## Supplied records
'''

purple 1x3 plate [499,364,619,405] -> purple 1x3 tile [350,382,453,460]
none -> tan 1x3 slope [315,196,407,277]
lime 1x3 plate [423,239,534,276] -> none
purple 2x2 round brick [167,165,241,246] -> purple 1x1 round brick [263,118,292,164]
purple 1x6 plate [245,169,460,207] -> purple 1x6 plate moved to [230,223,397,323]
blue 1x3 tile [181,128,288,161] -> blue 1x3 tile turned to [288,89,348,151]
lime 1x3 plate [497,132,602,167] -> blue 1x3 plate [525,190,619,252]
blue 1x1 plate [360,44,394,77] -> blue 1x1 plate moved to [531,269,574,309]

'''

## Exercise description
The lines you need run from the one containing "blue 1x3 tile [181,128,288,161]" to the end of the listing. Output exactly those, both ends included.

## Task result
blue 1x3 tile [181,128,288,161] -> blue 1x3 tile turned to [288,89,348,151]
lime 1x3 plate [497,132,602,167] -> blue 1x3 plate [525,190,619,252]
blue 1x1 plate [360,44,394,77] -> blue 1x1 plate moved to [531,269,574,309]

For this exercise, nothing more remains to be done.